== Supplied entries

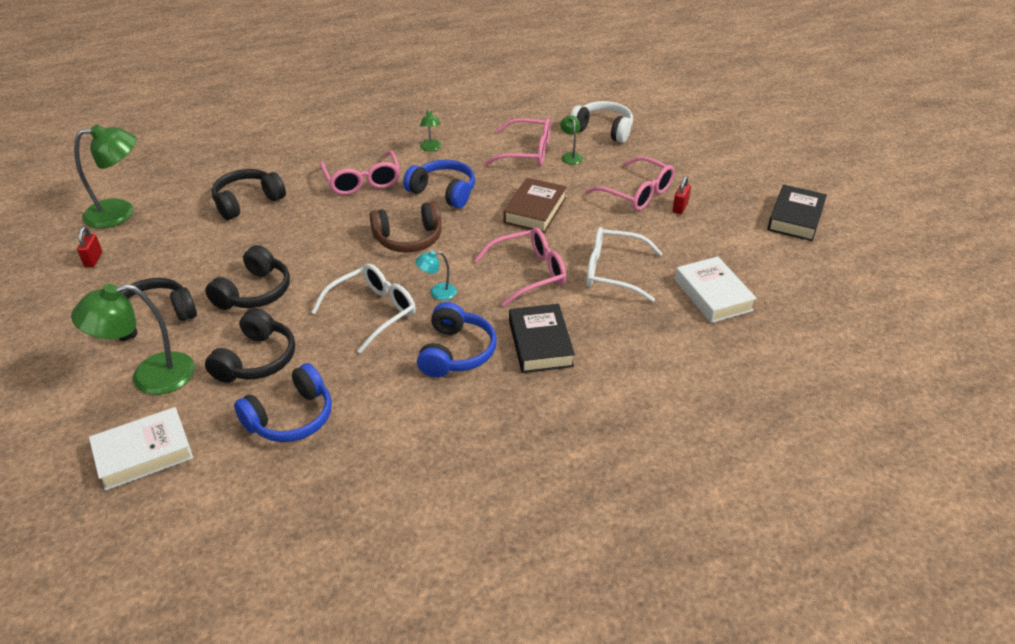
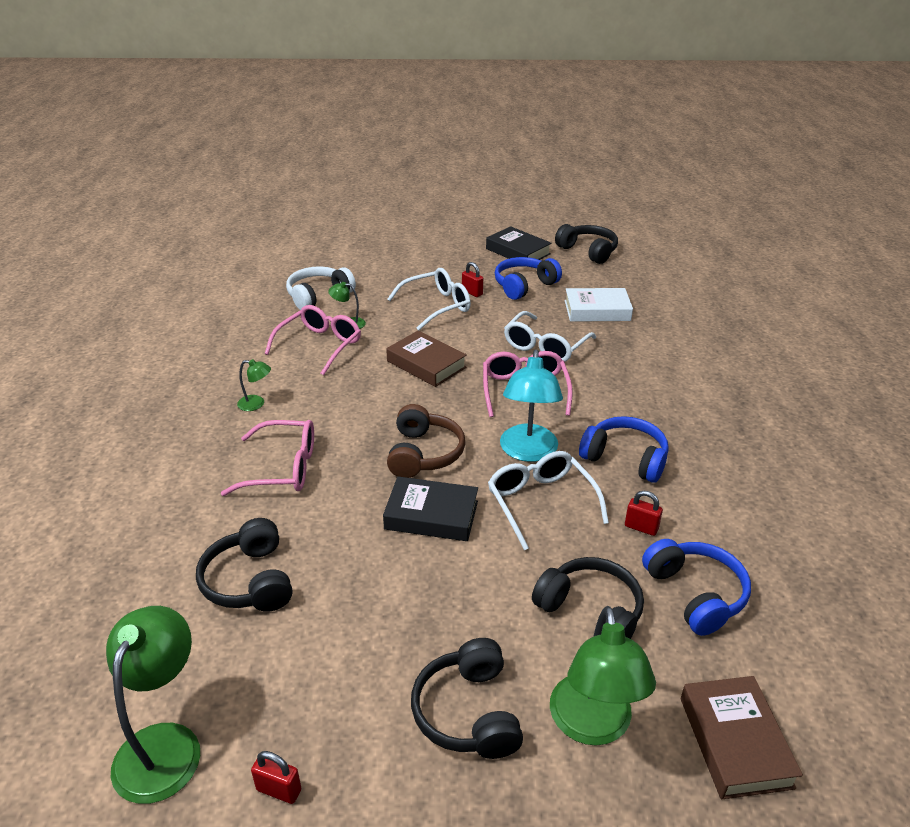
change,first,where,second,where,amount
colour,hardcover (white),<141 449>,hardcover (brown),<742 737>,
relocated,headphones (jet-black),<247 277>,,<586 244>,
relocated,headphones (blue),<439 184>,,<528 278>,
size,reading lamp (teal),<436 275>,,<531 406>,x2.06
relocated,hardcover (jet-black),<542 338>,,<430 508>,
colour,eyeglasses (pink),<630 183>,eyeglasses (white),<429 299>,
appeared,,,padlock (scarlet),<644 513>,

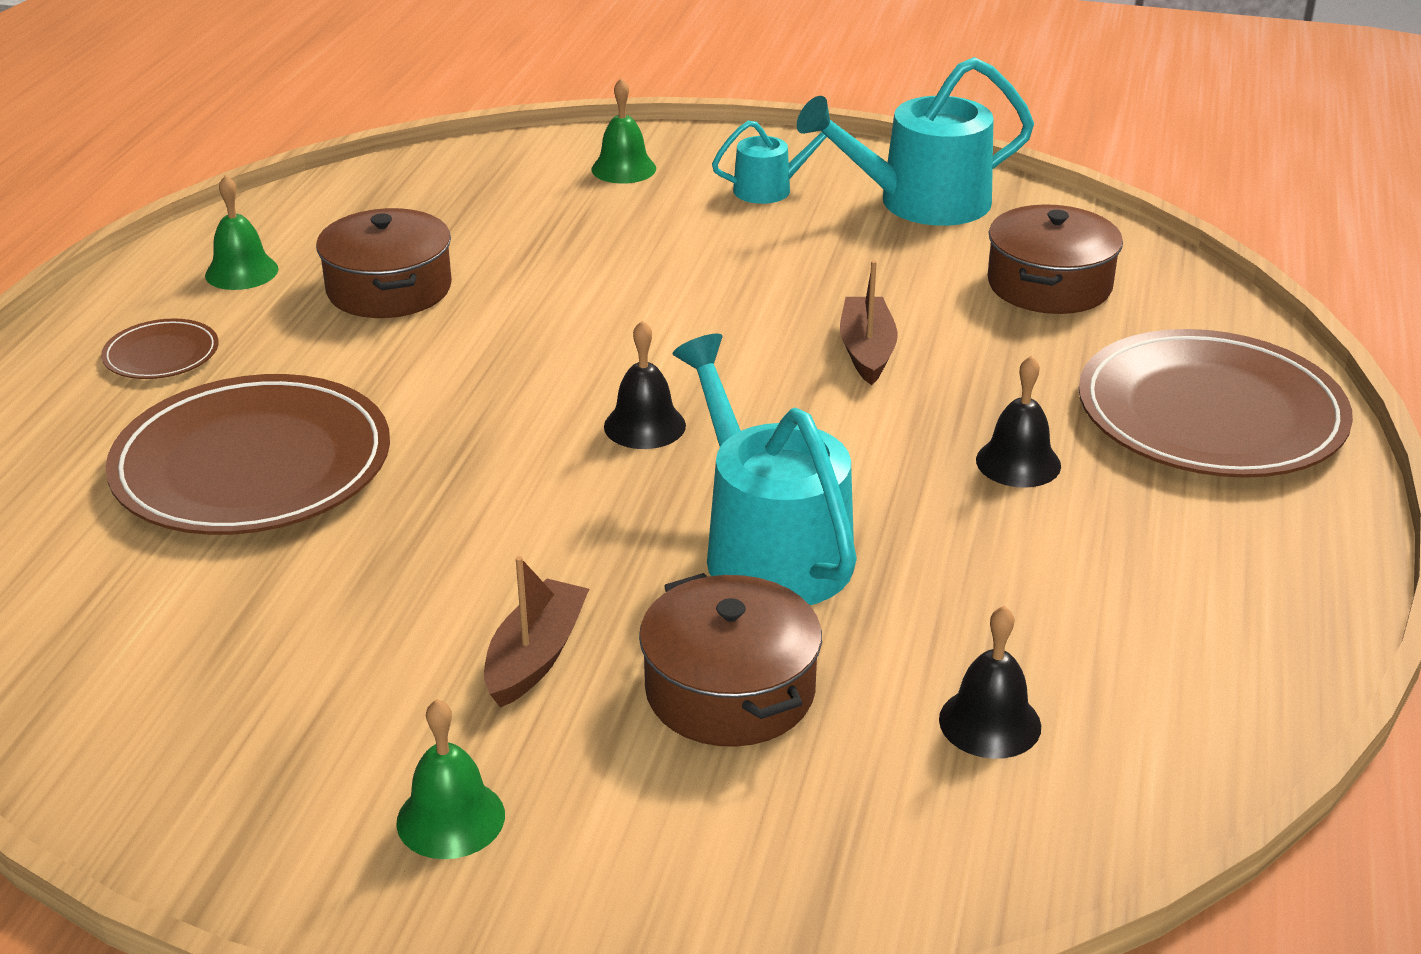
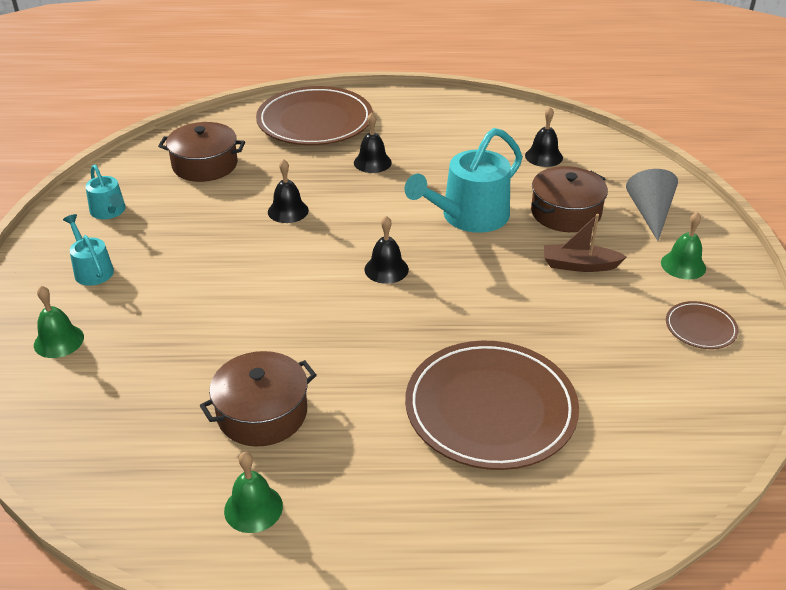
change,first,where,second,where,amount
relocated,dinner plate (brown),<160 348>,,<702 325>,
size,watering pot (teal),<915 141>,,<105 192>,x0.53
exchanged,toy boat (brown),<869 322>,school bell (jet-black),<288 191>,
appeared,,,cone shape (grey),<652 205>,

====

Task directions
Starting with the line that contains "colour,hardcover (white),<141 449>,hardcover", repeat each line exactly until the listing ends, including the last one. Leave pictures out.

Result for this task
colour,hardcover (white),<141 449>,hardcover (brown),<742 737>,
relocated,headphones (jet-black),<247 277>,,<586 244>,
relocated,headphones (blue),<439 184>,,<528 278>,
size,reading lamp (teal),<436 275>,,<531 406>,x2.06
relocated,hardcover (jet-black),<542 338>,,<430 508>,
colour,eyeglasses (pink),<630 183>,eyeglasses (white),<429 299>,
appeared,,,padlock (scarlet),<644 513>,

change,first,where,second,where,amount
relocated,dinner plate (brown),<160 348>,,<702 325>,
size,watering pot (teal),<915 141>,,<105 192>,x0.53
exchanged,toy boat (brown),<869 322>,school bell (jet-black),<288 191>,
appeared,,,cone shape (grey),<652 205>,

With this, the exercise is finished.